- [Work item]: Scan the records below for the line containing "yellow circle: (166, 56)" and the line containing "brown star: (41, 65) -> (59, 124), moved". Copy both, plus every line between, exactly.

——————————

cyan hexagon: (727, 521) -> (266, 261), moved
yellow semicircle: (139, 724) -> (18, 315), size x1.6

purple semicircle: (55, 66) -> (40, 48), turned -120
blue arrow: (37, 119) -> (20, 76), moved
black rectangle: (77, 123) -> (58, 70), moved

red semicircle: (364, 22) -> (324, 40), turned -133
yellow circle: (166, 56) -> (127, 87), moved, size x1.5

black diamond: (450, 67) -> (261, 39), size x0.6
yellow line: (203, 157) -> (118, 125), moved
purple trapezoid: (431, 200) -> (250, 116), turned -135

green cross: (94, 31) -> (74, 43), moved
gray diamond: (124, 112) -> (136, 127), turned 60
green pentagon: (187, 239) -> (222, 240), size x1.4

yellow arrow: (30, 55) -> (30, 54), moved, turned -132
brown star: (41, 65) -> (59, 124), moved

——————————

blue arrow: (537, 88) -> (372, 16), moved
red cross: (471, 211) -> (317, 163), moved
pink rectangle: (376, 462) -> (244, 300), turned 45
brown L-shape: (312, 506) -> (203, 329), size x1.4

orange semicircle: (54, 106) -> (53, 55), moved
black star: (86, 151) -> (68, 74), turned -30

——————————

- [Solution to this problem]:
yellow circle: (166, 56) -> (127, 87), moved, size x1.5

black diamond: (450, 67) -> (261, 39), size x0.6
yellow line: (203, 157) -> (118, 125), moved
purple trapezoid: (431, 200) -> (250, 116), turned -135

green cross: (94, 31) -> (74, 43), moved
gray diamond: (124, 112) -> (136, 127), turned 60
green pentagon: (187, 239) -> (222, 240), size x1.4

yellow arrow: (30, 55) -> (30, 54), moved, turned -132
brown star: (41, 65) -> (59, 124), moved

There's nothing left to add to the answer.